Problem to solve:
Answer with one number only: the count of lines below that hold the word "pink".

Provided data:
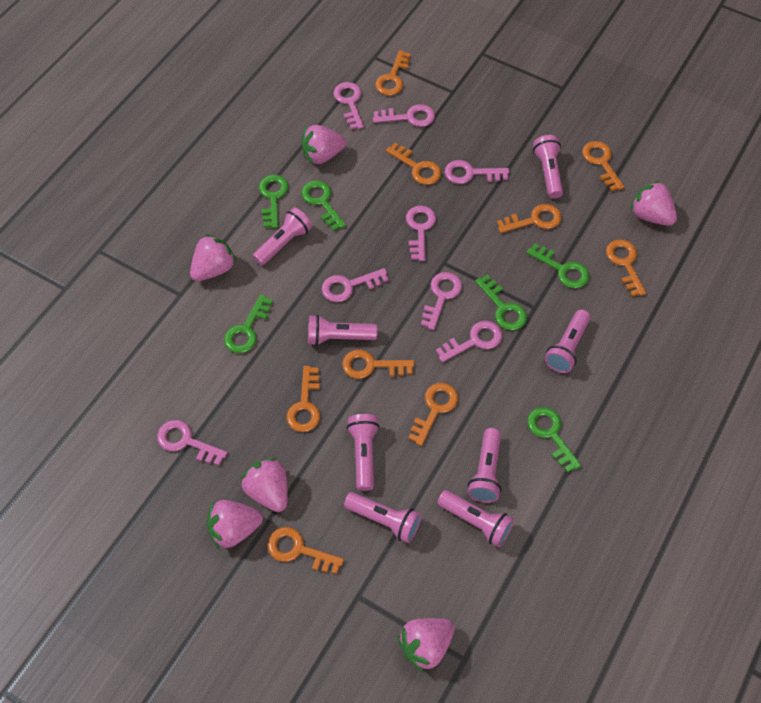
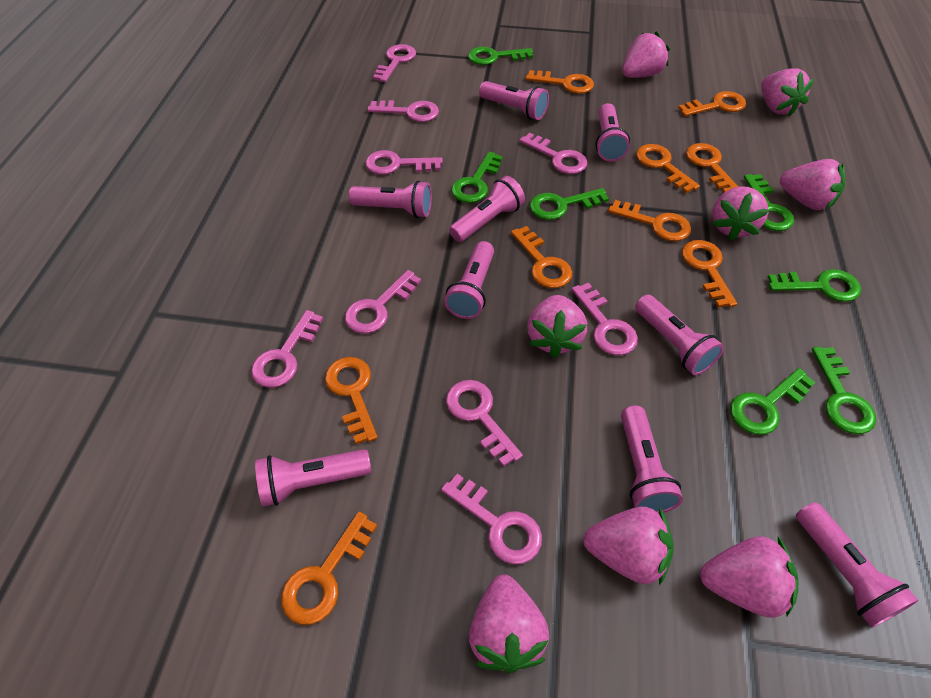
green key: 6 -> 7
pink flashlight: 8 -> 9
pink key: 8 -> 9
pink strawberry: 6 -> 8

Solution for this exercise:
3